— Start of DATA TO USE —

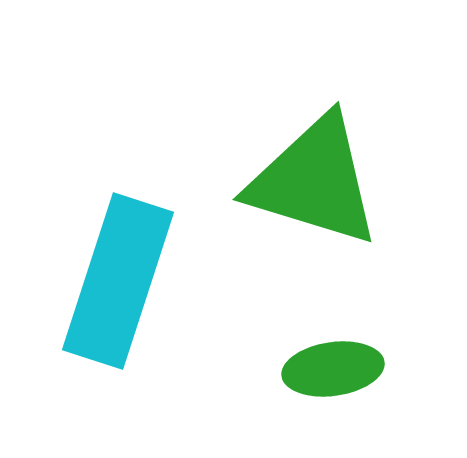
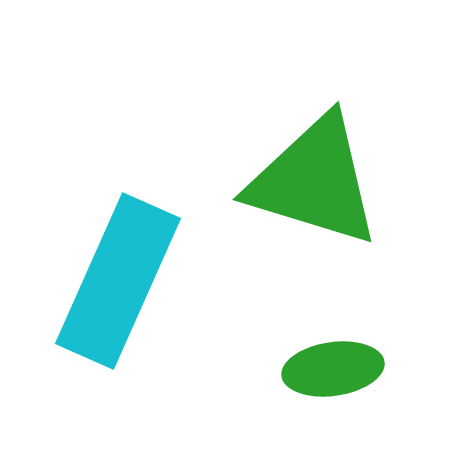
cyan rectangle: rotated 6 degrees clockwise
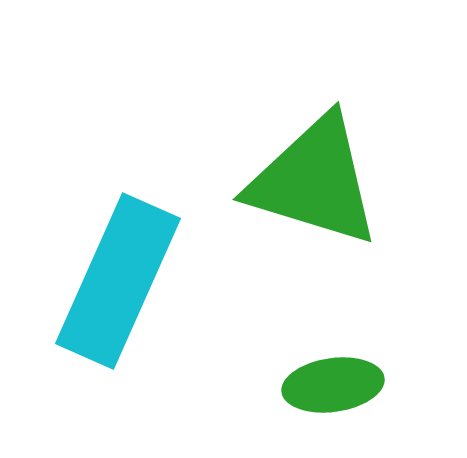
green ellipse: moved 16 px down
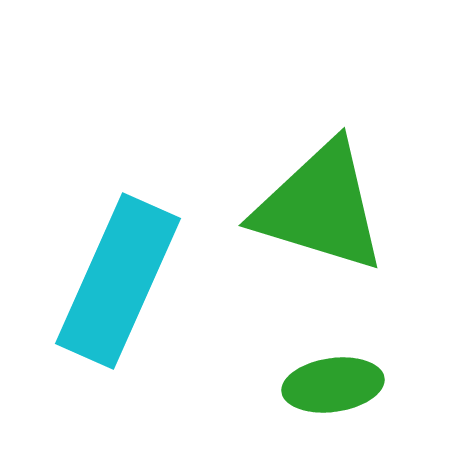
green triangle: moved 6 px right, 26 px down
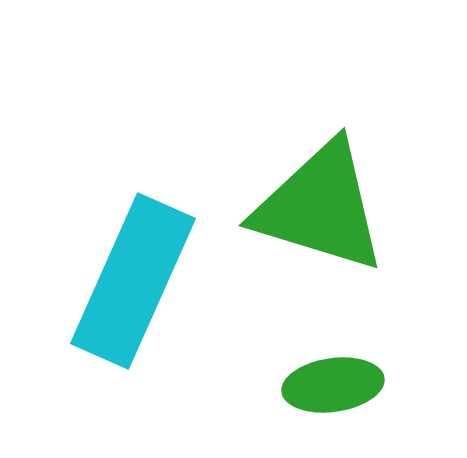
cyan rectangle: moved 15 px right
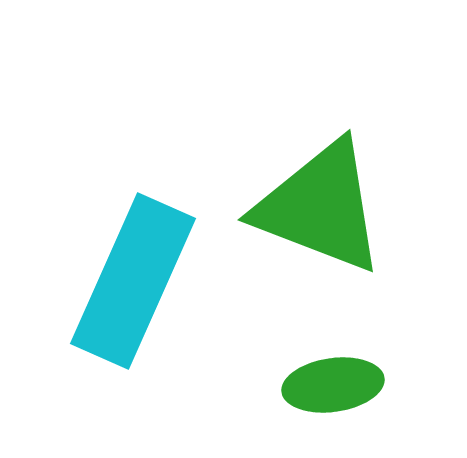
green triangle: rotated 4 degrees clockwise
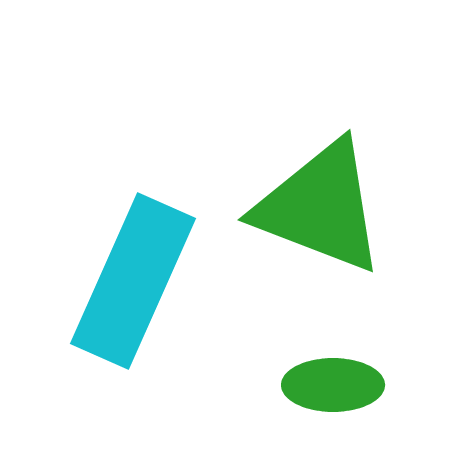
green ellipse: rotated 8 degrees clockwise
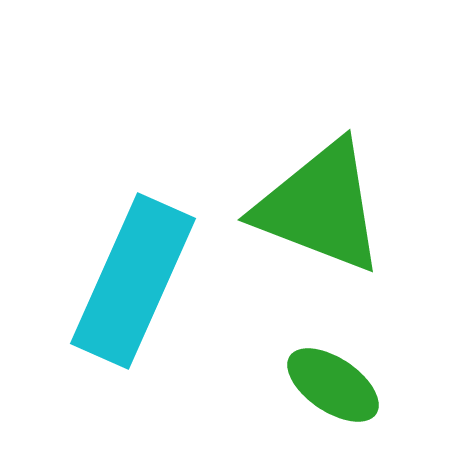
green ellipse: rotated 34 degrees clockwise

— End of DATA TO USE —

**TASK DETAILS:**
Identify each line in the records above that contains the word "right", and copy every such line.

**SOLUTION TO THIS EXERCISE:**
green triangle: moved 6 px right, 26 px down
cyan rectangle: moved 15 px right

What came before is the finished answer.